===== Data supplied =====

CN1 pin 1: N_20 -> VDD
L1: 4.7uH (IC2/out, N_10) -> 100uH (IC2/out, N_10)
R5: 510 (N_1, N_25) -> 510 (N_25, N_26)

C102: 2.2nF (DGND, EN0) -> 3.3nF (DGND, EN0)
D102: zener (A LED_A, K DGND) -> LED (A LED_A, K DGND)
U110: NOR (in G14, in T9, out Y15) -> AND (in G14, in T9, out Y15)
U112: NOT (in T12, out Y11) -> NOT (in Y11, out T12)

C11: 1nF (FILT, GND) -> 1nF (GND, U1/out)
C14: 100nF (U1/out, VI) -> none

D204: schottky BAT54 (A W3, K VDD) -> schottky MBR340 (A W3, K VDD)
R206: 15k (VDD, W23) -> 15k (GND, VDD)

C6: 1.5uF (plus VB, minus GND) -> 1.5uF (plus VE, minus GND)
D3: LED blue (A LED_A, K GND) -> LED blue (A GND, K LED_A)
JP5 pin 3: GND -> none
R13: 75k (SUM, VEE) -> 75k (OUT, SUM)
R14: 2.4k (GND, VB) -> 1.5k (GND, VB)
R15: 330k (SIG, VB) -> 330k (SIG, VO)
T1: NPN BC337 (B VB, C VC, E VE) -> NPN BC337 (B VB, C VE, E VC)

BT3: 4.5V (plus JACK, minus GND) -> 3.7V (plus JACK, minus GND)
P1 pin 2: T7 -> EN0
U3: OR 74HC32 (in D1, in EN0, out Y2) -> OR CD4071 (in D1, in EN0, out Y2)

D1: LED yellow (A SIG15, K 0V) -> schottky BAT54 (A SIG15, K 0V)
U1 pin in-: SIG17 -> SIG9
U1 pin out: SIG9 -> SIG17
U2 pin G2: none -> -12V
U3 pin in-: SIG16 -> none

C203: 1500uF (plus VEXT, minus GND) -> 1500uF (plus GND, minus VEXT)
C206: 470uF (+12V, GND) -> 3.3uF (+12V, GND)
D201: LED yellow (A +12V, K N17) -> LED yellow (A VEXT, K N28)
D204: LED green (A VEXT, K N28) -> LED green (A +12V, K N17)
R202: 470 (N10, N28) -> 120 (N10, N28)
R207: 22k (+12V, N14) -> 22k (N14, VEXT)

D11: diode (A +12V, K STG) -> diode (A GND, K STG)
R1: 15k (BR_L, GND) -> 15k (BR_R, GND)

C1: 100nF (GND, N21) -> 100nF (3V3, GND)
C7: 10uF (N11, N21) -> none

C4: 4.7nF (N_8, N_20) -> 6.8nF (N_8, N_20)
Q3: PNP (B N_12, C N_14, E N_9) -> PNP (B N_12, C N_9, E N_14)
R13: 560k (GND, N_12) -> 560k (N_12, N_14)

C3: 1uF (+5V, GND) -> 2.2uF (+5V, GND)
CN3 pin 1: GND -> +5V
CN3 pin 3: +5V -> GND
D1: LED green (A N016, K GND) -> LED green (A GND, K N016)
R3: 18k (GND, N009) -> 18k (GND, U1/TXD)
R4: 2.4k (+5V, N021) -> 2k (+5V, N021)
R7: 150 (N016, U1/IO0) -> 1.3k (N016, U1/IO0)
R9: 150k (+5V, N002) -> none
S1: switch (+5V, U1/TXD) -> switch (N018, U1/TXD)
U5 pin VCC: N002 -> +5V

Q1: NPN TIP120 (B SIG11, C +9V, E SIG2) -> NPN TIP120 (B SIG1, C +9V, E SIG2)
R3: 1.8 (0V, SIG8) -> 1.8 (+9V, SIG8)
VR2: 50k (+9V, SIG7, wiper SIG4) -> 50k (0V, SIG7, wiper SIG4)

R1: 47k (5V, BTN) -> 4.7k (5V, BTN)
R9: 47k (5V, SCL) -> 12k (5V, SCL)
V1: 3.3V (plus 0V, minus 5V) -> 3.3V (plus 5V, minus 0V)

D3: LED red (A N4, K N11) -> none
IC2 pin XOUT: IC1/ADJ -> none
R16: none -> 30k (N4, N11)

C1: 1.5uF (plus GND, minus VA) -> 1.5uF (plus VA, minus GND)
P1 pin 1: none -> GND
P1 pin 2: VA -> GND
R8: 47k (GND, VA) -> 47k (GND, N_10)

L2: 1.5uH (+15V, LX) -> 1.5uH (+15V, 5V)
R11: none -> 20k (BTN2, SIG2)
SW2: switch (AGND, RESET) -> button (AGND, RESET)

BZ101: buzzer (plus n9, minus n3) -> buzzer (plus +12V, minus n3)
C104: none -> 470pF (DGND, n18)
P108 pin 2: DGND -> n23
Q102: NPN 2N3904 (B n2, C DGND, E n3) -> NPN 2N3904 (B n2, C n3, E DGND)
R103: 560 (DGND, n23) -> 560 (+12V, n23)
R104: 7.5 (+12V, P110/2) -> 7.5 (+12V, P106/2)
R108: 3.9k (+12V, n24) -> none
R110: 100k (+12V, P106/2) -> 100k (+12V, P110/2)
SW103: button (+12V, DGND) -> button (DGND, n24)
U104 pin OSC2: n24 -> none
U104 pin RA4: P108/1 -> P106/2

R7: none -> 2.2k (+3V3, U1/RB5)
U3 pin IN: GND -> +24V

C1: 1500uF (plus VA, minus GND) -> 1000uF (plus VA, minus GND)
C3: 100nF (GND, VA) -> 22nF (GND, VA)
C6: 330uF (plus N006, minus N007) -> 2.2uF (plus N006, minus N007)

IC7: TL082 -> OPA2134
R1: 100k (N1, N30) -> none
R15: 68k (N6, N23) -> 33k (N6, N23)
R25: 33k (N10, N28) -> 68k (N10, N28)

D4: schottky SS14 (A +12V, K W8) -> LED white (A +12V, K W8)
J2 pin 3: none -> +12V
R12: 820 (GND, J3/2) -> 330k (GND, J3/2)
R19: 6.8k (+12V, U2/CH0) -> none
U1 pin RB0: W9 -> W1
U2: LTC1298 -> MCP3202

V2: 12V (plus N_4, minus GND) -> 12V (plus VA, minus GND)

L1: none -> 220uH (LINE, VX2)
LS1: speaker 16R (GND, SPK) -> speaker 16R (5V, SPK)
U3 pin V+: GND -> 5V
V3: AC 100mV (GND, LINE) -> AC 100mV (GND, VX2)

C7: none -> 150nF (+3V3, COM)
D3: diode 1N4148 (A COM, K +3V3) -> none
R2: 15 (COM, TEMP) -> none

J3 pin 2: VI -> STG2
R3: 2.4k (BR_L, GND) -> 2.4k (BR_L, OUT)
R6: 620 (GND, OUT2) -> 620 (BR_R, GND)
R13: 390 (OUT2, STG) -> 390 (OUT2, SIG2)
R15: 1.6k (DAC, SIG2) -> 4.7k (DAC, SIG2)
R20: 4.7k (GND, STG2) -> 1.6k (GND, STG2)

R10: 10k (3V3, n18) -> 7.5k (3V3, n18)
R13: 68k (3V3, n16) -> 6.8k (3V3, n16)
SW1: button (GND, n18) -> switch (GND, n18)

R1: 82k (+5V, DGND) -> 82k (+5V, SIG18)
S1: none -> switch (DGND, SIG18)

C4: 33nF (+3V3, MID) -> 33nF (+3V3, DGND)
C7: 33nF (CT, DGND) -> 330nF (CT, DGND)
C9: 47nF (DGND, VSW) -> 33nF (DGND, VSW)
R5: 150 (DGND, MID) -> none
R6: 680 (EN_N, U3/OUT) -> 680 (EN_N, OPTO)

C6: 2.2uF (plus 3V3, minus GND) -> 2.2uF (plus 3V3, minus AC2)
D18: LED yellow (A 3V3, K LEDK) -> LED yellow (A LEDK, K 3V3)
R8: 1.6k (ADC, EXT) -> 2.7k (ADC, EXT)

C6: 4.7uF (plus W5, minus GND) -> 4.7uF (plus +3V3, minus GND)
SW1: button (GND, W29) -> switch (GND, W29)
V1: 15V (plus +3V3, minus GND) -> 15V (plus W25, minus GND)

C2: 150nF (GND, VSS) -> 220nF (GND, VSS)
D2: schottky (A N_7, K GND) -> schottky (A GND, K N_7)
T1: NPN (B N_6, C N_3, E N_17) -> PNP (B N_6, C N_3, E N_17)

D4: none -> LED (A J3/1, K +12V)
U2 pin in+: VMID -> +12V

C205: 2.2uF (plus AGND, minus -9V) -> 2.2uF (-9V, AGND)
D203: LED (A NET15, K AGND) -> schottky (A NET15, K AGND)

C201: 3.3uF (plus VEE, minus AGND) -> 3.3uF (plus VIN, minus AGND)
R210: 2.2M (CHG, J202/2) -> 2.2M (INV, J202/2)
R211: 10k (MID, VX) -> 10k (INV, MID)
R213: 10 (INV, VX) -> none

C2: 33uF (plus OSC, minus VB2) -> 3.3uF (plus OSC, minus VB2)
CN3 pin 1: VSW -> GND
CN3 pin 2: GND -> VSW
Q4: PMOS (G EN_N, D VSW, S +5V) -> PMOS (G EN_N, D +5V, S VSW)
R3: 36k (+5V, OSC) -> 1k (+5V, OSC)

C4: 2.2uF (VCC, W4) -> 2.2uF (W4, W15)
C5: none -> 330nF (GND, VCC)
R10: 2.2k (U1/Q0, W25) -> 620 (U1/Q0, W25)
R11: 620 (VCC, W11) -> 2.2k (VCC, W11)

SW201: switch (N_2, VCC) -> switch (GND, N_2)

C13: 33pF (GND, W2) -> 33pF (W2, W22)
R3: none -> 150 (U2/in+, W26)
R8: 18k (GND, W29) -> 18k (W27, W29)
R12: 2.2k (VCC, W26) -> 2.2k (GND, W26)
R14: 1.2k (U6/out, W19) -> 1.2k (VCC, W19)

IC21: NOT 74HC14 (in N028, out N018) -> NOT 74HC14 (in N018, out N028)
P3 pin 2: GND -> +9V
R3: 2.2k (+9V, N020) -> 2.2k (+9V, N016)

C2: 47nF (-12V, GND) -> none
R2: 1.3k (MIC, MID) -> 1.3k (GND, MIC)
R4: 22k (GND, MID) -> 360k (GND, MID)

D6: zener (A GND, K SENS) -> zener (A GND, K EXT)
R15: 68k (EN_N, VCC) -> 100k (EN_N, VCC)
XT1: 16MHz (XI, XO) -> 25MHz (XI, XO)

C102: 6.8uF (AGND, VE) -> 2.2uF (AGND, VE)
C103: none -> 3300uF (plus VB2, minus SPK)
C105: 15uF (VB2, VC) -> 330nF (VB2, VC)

=====

■ **Task statement**: From the data above, output exactly the lines between the one containing "IC7: TL082 -> OPA2134" and the one containing "R1: 82k (+5V, DGND) -> 82k (+5V, SIG18)", counting both of them.

■ **Task solution**:
IC7: TL082 -> OPA2134
R1: 100k (N1, N30) -> none
R15: 68k (N6, N23) -> 33k (N6, N23)
R25: 33k (N10, N28) -> 68k (N10, N28)

D4: schottky SS14 (A +12V, K W8) -> LED white (A +12V, K W8)
J2 pin 3: none -> +12V
R12: 820 (GND, J3/2) -> 330k (GND, J3/2)
R19: 6.8k (+12V, U2/CH0) -> none
U1 pin RB0: W9 -> W1
U2: LTC1298 -> MCP3202

V2: 12V (plus N_4, minus GND) -> 12V (plus VA, minus GND)

L1: none -> 220uH (LINE, VX2)
LS1: speaker 16R (GND, SPK) -> speaker 16R (5V, SPK)
U3 pin V+: GND -> 5V
V3: AC 100mV (GND, LINE) -> AC 100mV (GND, VX2)

C7: none -> 150nF (+3V3, COM)
D3: diode 1N4148 (A COM, K +3V3) -> none
R2: 15 (COM, TEMP) -> none

J3 pin 2: VI -> STG2
R3: 2.4k (BR_L, GND) -> 2.4k (BR_L, OUT)
R6: 620 (GND, OUT2) -> 620 (BR_R, GND)
R13: 390 (OUT2, STG) -> 390 (OUT2, SIG2)
R15: 1.6k (DAC, SIG2) -> 4.7k (DAC, SIG2)
R20: 4.7k (GND, STG2) -> 1.6k (GND, STG2)

R10: 10k (3V3, n18) -> 7.5k (3V3, n18)
R13: 68k (3V3, n16) -> 6.8k (3V3, n16)
SW1: button (GND, n18) -> switch (GND, n18)

R1: 82k (+5V, DGND) -> 82k (+5V, SIG18)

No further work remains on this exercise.